═══ Available data ═══

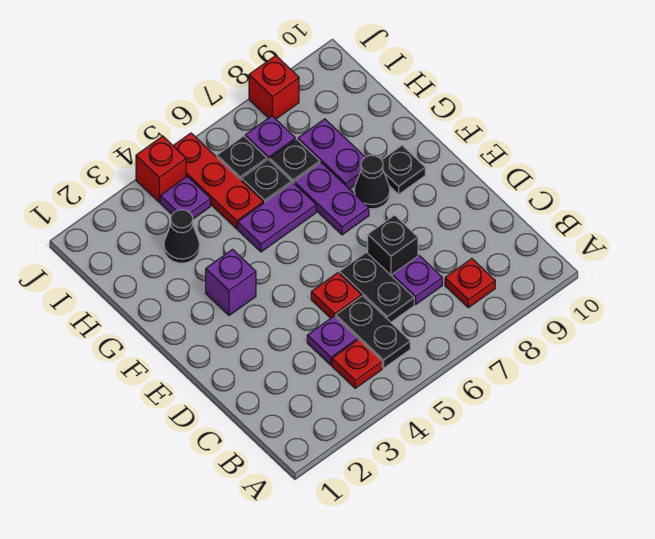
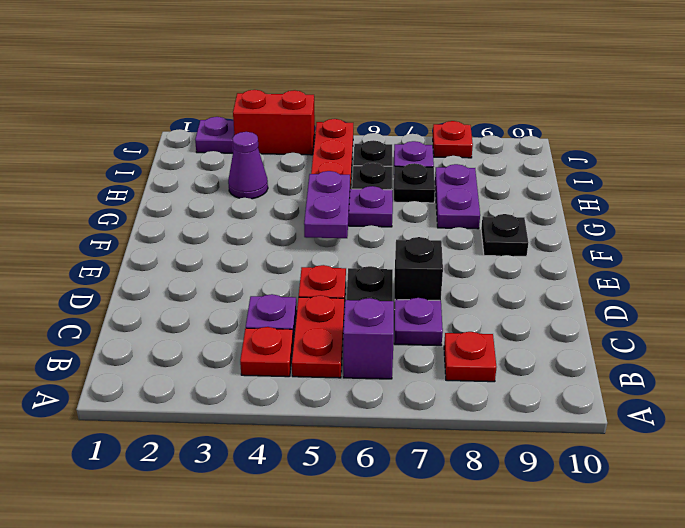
black plate B5:C5 level 1 -> red plate B5:C5 level 1
purple brick F3 level 1 -> purple brick B6 level 1
purple plate F7:G7 level 1 -> purple plate F5:G5 level 2
black cone F8 level 1 -> none
black cone H3 level 1 -> purple cone H3 level 1
purple plate I4 level 1 -> purple plate J2 level 1
red brick J4 level 1 -> red brick J3:J4 level 1
red brick J8 level 1 -> red plate J8 level 1

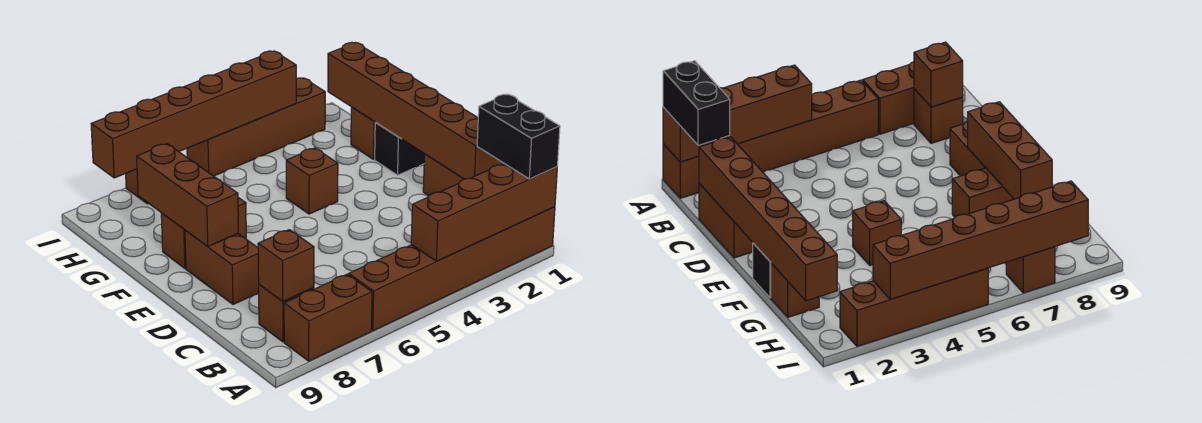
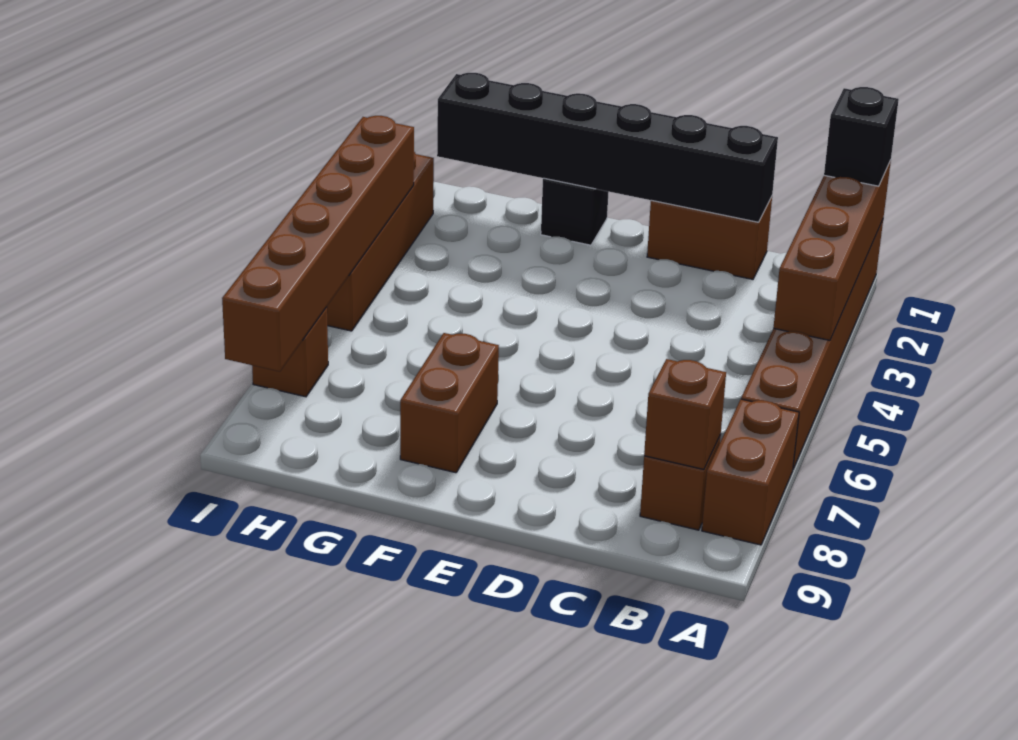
black brick A1:B1 level 3 -> black brick A1 level 3
brown brick C1:H1 level 2 -> black brick C1:H1 level 2
brown brick D8:E8 level 1 -> none
brown brick E8:G8 level 2 -> none
brown brick F4 level 1 -> none
brown brick G1 level 1 -> none

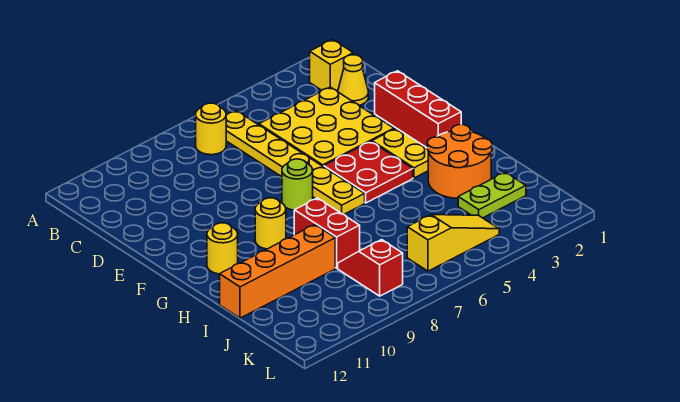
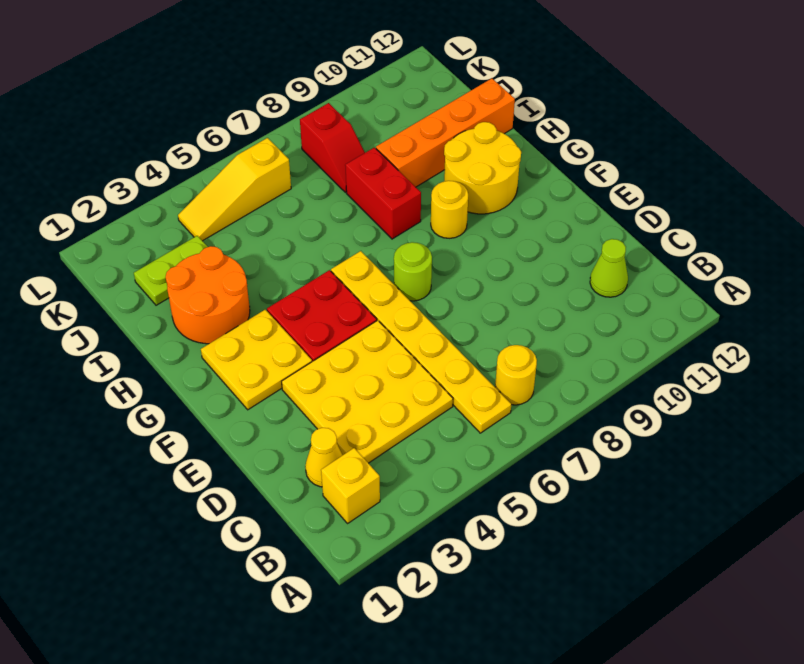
none -> lime cone C11 level 1
red brick E2:G2 level 2 -> none
yellow round brick G11 level 1 -> yellow round brick G10:H11 level 1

═══

▶ _The problem_: Write out, exactly and with no pictures, the lines of the data from the first through the line containing "brown brick C1:H1".

▶ _Answer for the task_:
black plate B5:C5 level 1 -> red plate B5:C5 level 1
purple brick F3 level 1 -> purple brick B6 level 1
purple plate F7:G7 level 1 -> purple plate F5:G5 level 2
black cone F8 level 1 -> none
black cone H3 level 1 -> purple cone H3 level 1
purple plate I4 level 1 -> purple plate J2 level 1
red brick J4 level 1 -> red brick J3:J4 level 1
red brick J8 level 1 -> red plate J8 level 1

black brick A1:B1 level 3 -> black brick A1 level 3
brown brick C1:H1 level 2 -> black brick C1:H1 level 2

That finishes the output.